[Collected data entries]
-- Opening Marker --
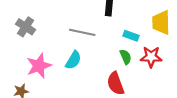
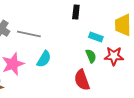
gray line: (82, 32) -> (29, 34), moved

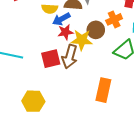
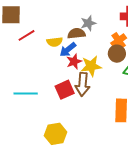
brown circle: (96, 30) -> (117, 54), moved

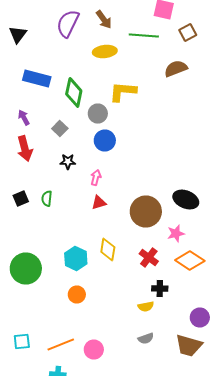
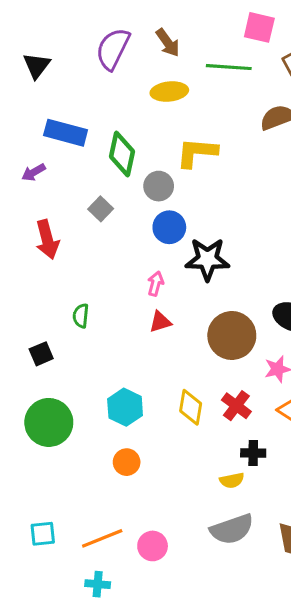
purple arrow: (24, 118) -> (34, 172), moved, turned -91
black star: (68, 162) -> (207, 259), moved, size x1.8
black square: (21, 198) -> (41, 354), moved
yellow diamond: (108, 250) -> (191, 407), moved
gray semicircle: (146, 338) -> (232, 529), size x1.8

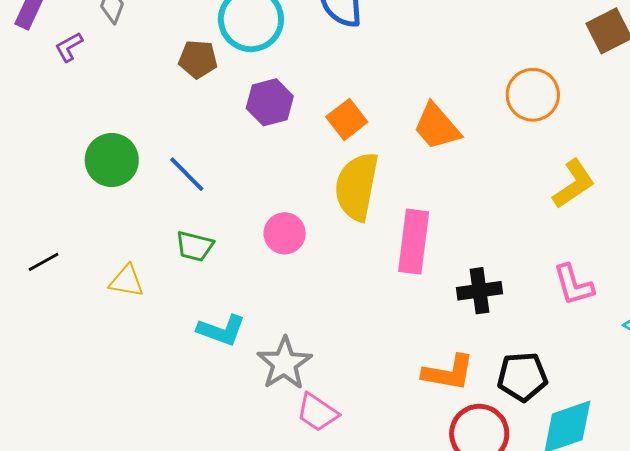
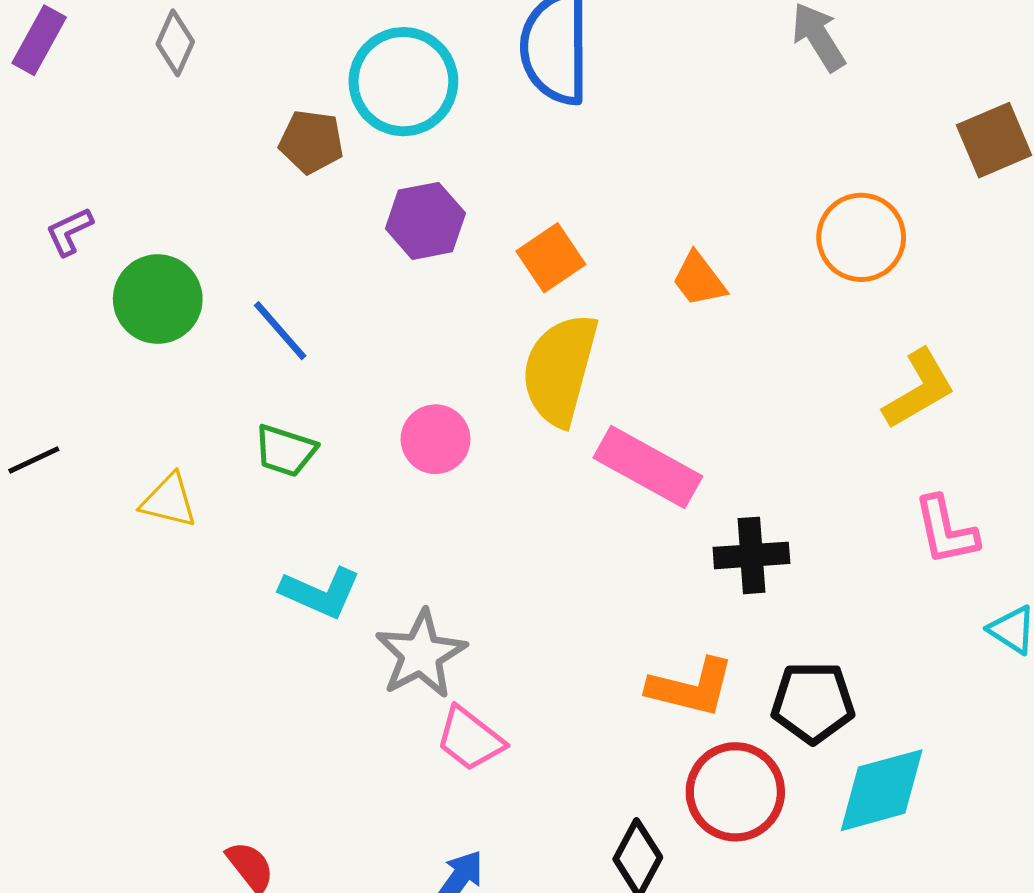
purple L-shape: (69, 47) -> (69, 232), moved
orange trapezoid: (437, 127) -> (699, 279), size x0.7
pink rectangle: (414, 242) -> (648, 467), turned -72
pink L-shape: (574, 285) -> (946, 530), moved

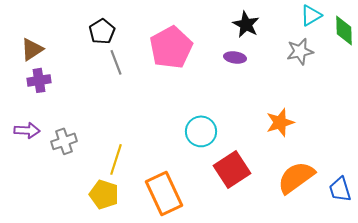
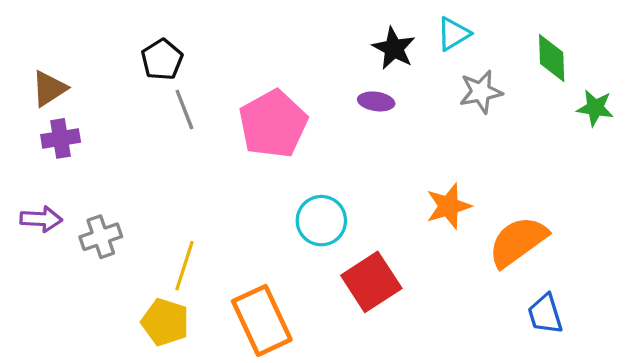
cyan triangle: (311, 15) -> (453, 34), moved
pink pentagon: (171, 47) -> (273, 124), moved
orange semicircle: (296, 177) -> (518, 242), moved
-- Closing Marker --
Write out all the entries precisely as given, omitting each image.

## Answer to this exercise
gray line: (82, 32) -> (29, 34), moved

brown circle: (96, 30) -> (117, 54), moved

purple arrow: (24, 118) -> (34, 172), moved, turned -91
black star: (68, 162) -> (207, 259), moved, size x1.8
black square: (21, 198) -> (41, 354), moved
yellow diamond: (108, 250) -> (191, 407), moved
gray semicircle: (146, 338) -> (232, 529), size x1.8

purple L-shape: (69, 47) -> (69, 232), moved
orange trapezoid: (437, 127) -> (699, 279), size x0.7
pink rectangle: (414, 242) -> (648, 467), turned -72
pink L-shape: (574, 285) -> (946, 530), moved

cyan triangle: (311, 15) -> (453, 34), moved
pink pentagon: (171, 47) -> (273, 124), moved
orange semicircle: (296, 177) -> (518, 242), moved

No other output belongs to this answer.